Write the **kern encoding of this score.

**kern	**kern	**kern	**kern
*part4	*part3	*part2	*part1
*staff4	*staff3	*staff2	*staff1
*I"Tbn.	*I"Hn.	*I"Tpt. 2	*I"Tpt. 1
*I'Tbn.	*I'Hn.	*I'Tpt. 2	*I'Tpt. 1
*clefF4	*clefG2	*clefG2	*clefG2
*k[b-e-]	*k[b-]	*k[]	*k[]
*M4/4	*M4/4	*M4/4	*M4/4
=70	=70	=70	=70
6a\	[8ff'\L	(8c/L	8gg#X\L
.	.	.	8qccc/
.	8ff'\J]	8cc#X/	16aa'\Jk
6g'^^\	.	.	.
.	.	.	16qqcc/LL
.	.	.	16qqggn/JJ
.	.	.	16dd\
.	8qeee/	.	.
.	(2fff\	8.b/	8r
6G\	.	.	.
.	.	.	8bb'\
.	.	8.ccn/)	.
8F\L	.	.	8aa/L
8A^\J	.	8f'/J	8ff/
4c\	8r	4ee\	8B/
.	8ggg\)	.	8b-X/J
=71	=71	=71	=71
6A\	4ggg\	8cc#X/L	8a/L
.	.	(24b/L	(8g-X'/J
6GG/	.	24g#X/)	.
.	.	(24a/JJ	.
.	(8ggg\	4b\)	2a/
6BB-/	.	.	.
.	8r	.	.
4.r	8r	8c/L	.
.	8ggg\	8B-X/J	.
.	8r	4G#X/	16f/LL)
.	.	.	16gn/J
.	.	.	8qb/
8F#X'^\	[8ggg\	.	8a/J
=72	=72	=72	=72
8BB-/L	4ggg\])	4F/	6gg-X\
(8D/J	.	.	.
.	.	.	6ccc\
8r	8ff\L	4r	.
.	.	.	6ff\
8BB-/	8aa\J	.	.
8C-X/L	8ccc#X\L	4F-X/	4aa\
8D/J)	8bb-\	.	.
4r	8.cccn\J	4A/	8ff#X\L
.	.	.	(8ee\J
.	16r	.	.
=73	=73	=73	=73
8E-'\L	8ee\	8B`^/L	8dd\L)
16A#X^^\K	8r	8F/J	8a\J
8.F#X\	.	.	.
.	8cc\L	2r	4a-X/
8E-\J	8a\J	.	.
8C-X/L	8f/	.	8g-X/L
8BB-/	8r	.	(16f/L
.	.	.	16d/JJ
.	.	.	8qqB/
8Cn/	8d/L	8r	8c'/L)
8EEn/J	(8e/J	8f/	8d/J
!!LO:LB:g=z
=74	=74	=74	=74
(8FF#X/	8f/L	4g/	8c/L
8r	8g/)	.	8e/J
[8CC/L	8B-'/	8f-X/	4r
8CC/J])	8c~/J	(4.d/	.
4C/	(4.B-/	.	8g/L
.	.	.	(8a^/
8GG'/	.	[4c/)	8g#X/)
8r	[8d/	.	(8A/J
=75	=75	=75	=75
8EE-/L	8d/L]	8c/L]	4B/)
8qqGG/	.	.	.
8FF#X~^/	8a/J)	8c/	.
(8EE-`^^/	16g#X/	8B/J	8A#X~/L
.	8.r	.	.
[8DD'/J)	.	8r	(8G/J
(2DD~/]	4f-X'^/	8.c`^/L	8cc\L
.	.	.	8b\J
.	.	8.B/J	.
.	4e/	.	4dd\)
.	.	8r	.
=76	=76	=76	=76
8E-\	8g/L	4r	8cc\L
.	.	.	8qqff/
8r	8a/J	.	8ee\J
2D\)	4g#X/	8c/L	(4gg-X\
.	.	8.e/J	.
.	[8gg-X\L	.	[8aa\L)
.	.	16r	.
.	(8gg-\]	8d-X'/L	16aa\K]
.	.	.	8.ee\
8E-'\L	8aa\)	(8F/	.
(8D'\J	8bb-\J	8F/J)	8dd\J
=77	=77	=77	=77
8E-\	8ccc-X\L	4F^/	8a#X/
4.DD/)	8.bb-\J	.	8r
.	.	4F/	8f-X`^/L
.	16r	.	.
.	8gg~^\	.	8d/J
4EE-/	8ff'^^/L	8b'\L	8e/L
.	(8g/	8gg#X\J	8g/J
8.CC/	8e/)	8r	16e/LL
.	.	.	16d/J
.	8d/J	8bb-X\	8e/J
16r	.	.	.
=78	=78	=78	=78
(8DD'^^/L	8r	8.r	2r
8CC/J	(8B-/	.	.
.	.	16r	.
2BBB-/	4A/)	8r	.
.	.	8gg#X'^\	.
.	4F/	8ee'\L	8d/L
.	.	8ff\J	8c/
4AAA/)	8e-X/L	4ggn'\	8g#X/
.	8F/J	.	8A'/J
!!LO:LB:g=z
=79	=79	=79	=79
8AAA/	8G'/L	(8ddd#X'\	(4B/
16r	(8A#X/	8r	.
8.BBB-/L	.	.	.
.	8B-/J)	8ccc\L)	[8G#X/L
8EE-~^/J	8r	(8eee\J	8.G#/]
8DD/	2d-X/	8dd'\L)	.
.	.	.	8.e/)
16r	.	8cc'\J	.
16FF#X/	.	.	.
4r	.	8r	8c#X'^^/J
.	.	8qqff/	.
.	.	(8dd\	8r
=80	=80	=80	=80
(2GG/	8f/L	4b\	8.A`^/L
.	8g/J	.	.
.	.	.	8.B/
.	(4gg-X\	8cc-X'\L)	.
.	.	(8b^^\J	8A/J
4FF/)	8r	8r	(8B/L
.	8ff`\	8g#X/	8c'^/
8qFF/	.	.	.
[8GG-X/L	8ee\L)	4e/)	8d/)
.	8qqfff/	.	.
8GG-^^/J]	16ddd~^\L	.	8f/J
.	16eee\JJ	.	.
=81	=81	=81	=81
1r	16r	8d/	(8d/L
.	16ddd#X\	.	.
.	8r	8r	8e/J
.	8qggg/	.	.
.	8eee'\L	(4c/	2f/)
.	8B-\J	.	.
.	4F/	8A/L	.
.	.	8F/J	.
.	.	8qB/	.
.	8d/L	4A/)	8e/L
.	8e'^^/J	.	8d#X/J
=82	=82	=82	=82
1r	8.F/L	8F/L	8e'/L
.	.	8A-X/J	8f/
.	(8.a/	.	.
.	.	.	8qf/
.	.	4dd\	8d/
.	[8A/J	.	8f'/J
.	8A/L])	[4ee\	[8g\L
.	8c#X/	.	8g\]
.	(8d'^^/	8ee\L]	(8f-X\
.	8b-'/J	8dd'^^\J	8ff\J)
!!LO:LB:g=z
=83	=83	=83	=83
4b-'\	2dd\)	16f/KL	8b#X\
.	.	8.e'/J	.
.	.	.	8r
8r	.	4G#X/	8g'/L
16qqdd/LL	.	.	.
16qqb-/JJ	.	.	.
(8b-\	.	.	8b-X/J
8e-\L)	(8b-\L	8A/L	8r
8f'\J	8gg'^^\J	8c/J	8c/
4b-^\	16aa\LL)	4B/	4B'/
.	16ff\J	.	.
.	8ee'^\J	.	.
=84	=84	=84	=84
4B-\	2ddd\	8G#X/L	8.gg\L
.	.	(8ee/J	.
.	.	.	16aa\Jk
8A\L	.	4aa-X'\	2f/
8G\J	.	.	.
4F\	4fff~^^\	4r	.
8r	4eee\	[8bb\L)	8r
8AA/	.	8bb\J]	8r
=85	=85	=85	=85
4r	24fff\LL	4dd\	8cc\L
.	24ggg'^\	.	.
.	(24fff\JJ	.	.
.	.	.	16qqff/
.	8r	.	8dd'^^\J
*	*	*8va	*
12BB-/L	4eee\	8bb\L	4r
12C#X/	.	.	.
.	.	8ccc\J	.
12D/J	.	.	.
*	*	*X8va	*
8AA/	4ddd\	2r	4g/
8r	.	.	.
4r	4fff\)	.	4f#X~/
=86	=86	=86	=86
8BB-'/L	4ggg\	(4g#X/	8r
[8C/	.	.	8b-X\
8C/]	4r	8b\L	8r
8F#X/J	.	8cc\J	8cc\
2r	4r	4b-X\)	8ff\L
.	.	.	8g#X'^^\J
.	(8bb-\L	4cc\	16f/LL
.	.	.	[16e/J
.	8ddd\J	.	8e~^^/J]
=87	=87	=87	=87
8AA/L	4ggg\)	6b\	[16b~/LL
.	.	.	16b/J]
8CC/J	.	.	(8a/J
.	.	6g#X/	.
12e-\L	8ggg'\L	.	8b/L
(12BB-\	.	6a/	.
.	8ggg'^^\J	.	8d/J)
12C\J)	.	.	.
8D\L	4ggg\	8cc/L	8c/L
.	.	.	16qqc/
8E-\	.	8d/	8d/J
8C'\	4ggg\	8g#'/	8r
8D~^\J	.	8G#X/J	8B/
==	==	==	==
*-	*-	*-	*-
== == ==
**Written instruction**:
Pull out every line of the rows above that contains the string "kern". Case counts.

**Solved problem**:
Write the **kern encoding of this score.
**kern	**kern	**kern	**kern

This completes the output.